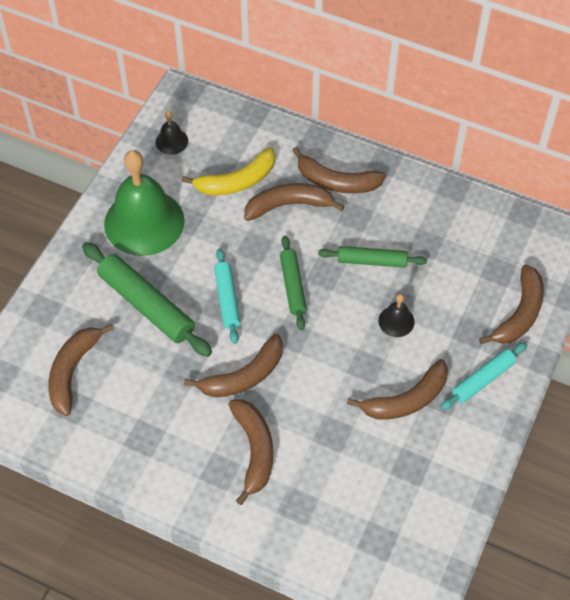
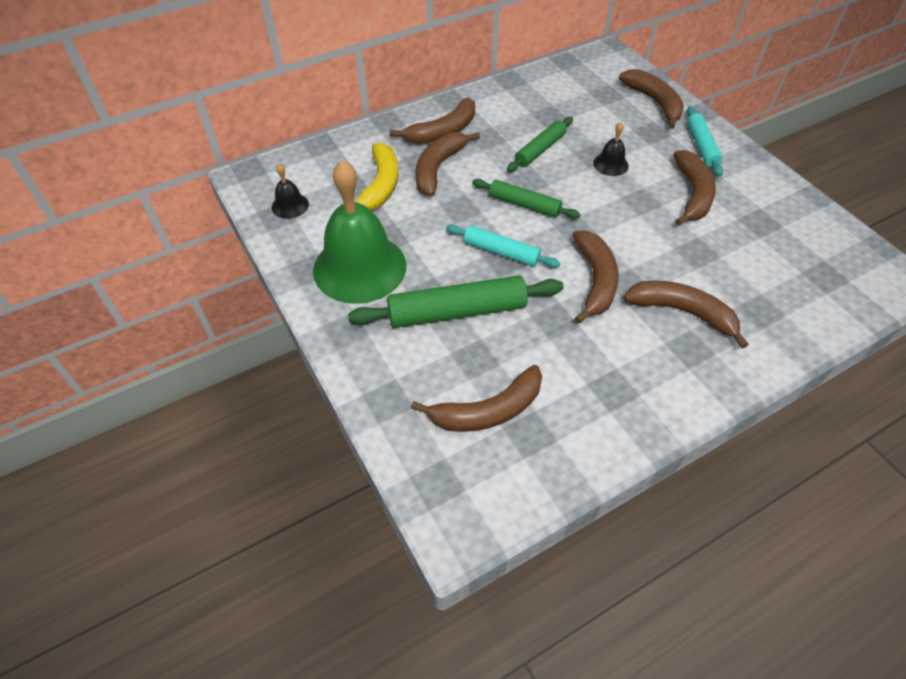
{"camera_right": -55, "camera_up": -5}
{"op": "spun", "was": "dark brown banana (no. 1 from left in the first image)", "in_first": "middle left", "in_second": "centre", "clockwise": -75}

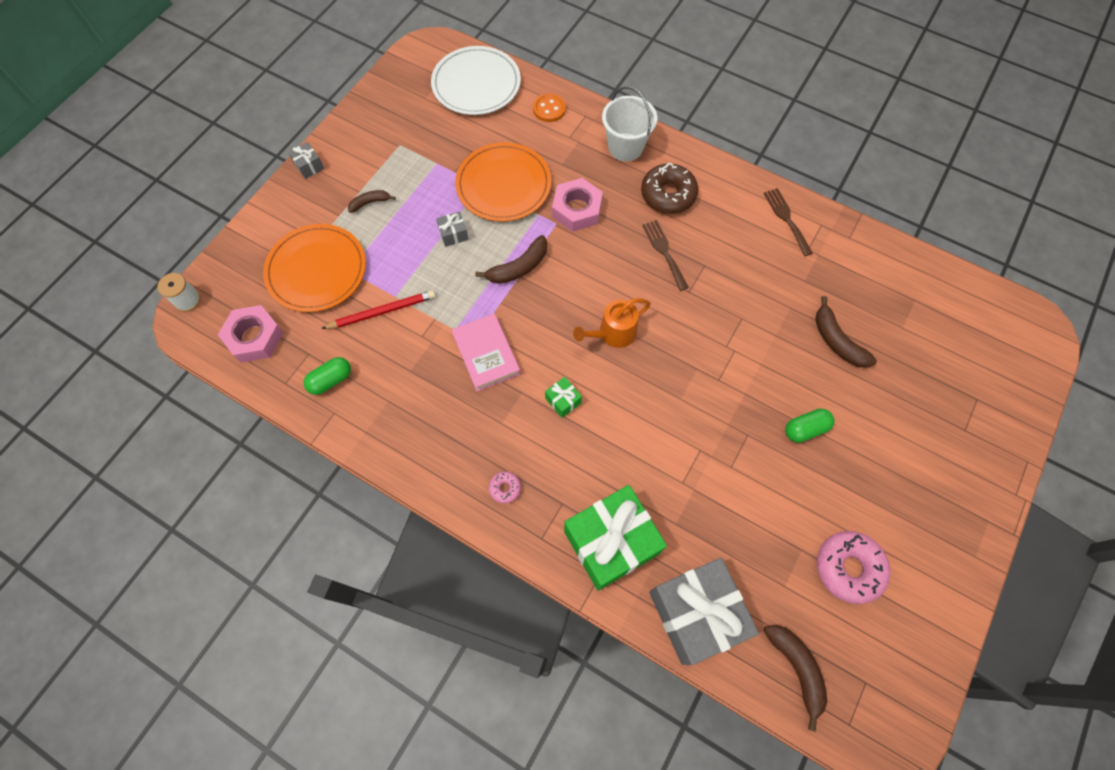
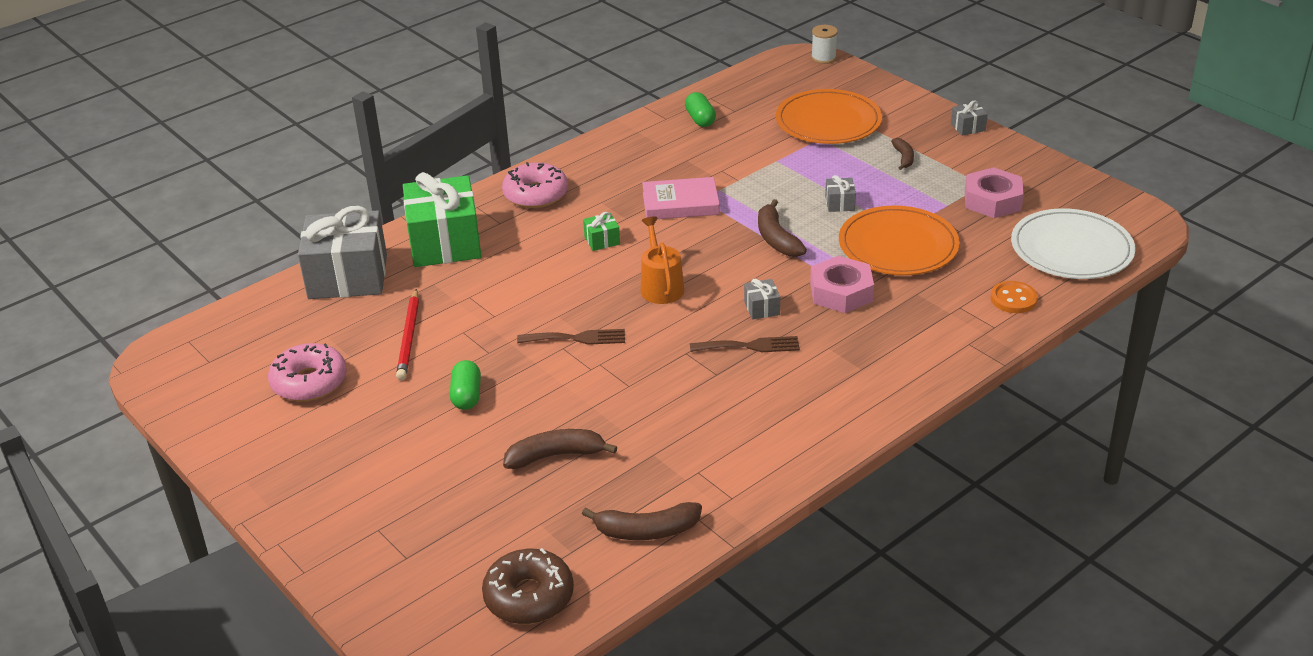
{"camera_right": 110, "camera_up": -30}
{"op": "relocated", "was": "scarlet wooden pencil", "in_first": "centre", "in_second": "middle left"}
{"op": "relocated", "was": "dark brown doughnut", "in_first": "top centre", "in_second": "bottom centre"}
{"op": "size", "was": "pink doughnut (no. 1 from left in the first image)", "in_first": "centre", "in_second": "top centre", "ratio": 2.08}
{"op": "relocated", "was": "dark brown fork (no. 2 from left in the first image)", "now": "dark brown fork (no. 1 from left)", "in_first": "top right", "in_second": "centre"}
{"op": "relocated", "was": "dark brown banana (no. 3 from left in the first image)", "now": "dark brown banana (no. 2 from left)", "in_first": "bottom right", "in_second": "bottom centre"}
{"op": "appeared", "now": "ash-grey present (no. 2 from left)", "in_second": "centre"}
{"op": "relocated", "was": "pink nut (no. 1 from left in the first image)", "now": "pink nut (no. 2 from left)", "in_first": "middle left", "in_second": "top right"}
{"op": "missing", "was": "pure white bucket", "in_first": "top centre"}

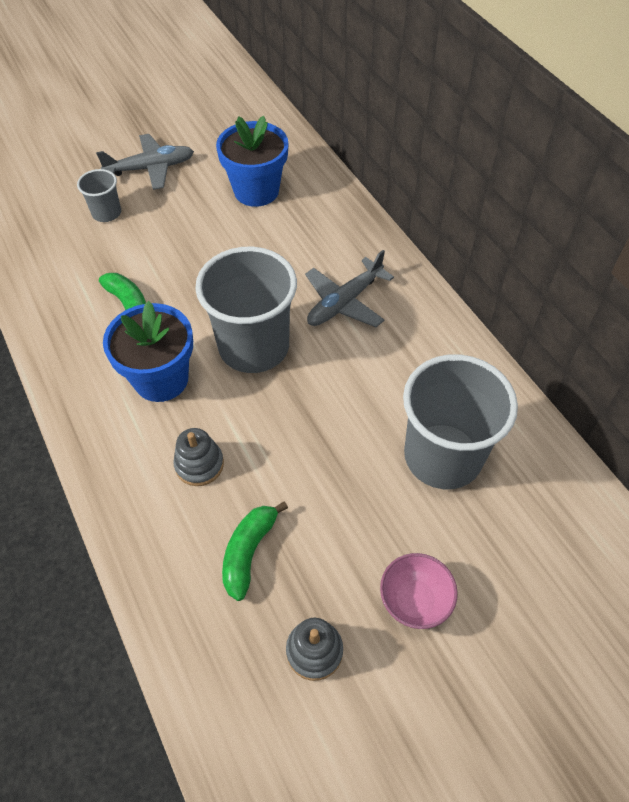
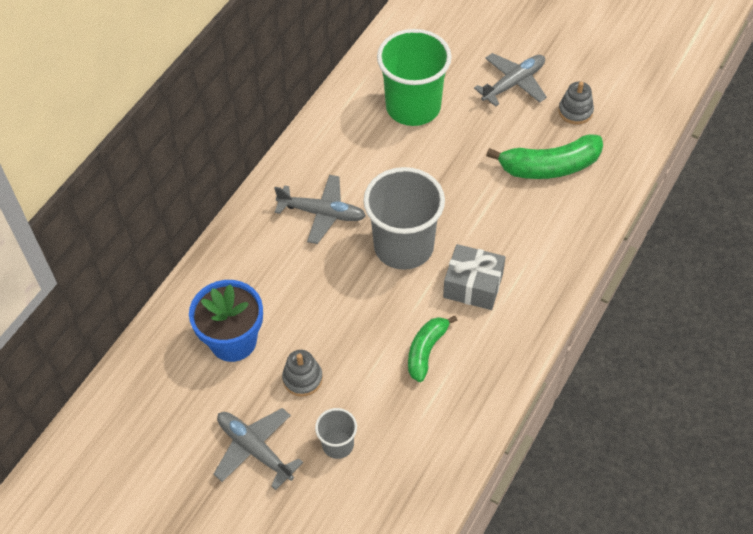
{"camera_right": -120, "camera_up": 0}
{"op": "relocated", "was": "ash-grey stacking toy (no. 1 from left)", "in_first": "middle left", "in_second": "bottom centre"}
{"op": "colour", "was": "ash-grey beaker (no. 3 from left)", "now": "emerald beaker", "in_first": "middle right", "in_second": "top centre"}
{"op": "exchanged", "was": "blue flower pot (no. 1 from left)", "now": "ash-grey present", "in_first": "middle left", "in_second": "centre"}
{"op": "exchanged", "was": "pink bowl", "now": "ash-grey toy plane (no. 3 from left)", "in_first": "bottom centre", "in_second": "top right"}
{"op": "size", "was": "emerald banana (no. 2 from left)", "in_first": "bottom centre", "in_second": "top right", "ratio": 1.58}

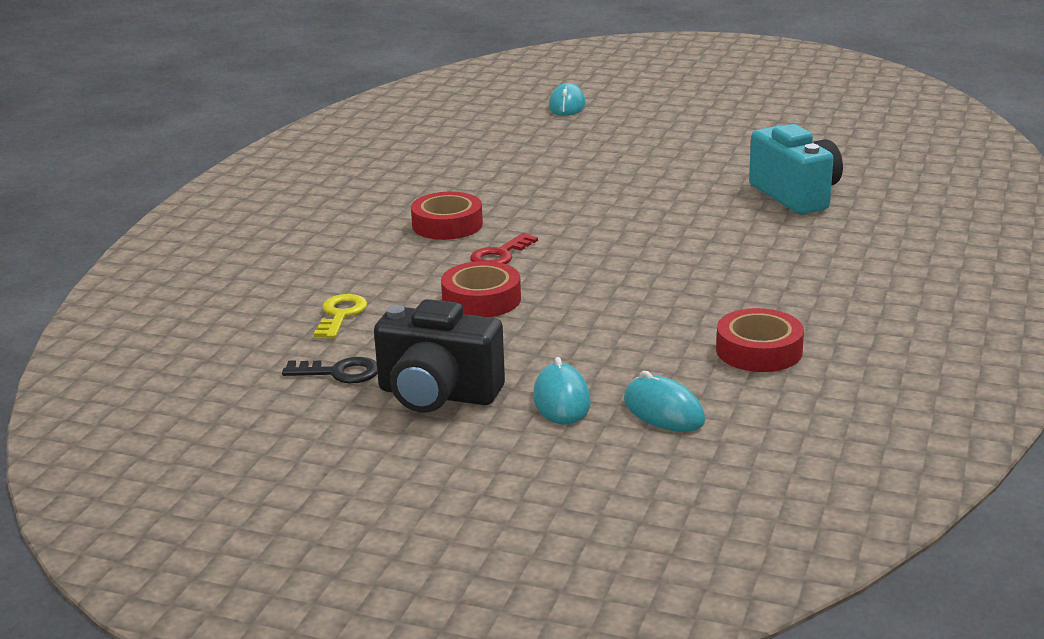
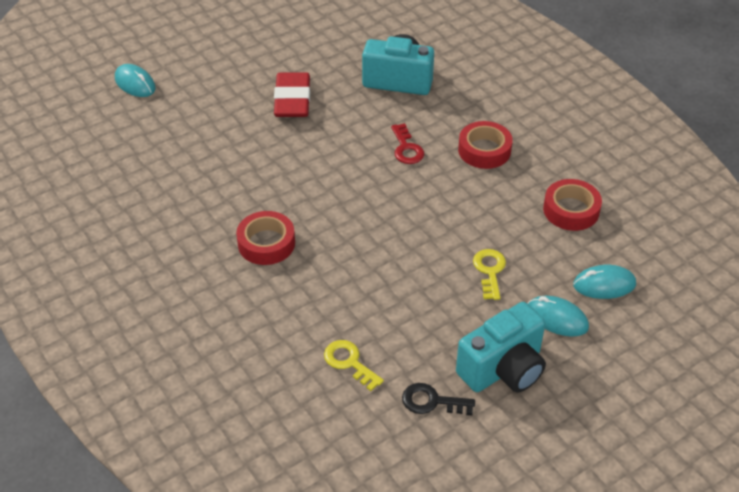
{"camera_right": -55, "camera_up": 20}
{"op": "appeared", "now": "scarlet pencil eraser", "in_second": "top centre"}
{"op": "relocated", "was": "scarlet latchkey", "in_first": "centre", "in_second": "top centre"}
{"op": "spun", "was": "ebony latchkey", "in_first": "middle left", "in_second": "bottom centre", "clockwise": -120}
{"op": "colour", "was": "ebony compact camera", "now": "aqua compact camera (no. 2 from left)", "in_first": "centre", "in_second": "bottom right"}
{"op": "relocated", "was": "scarlet tape (no. 2 from left)", "in_first": "centre", "in_second": "top centre"}
{"op": "appeared", "now": "yellow latchkey (no. 2 from left)", "in_second": "centre"}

— Instructions to follow —
Among the records above, locate the line containing "present (no. 2" and the line containing "toy plane (no.", then transcribe exactly the lines starting at the first and ending at the second, with no pictures.

— Written solution —
{"op": "appeared", "now": "ash-grey present (no. 2 from left)", "in_second": "centre"}
{"op": "relocated", "was": "pink nut (no. 1 from left in the first image)", "now": "pink nut (no. 2 from left)", "in_first": "middle left", "in_second": "top right"}
{"op": "missing", "was": "pure white bucket", "in_first": "top centre"}

{"camera_right": -120, "camera_up": 0}
{"op": "relocated", "was": "ash-grey stacking toy (no. 1 from left)", "in_first": "middle left", "in_second": "bottom centre"}
{"op": "colour", "was": "ash-grey beaker (no. 3 from left)", "now": "emerald beaker", "in_first": "middle right", "in_second": "top centre"}
{"op": "exchanged", "was": "blue flower pot (no. 1 from left)", "now": "ash-grey present", "in_first": "middle left", "in_second": "centre"}
{"op": "exchanged", "was": "pink bowl", "now": "ash-grey toy plane (no. 3 from left)", "in_first": "bottom centre", "in_second": "top right"}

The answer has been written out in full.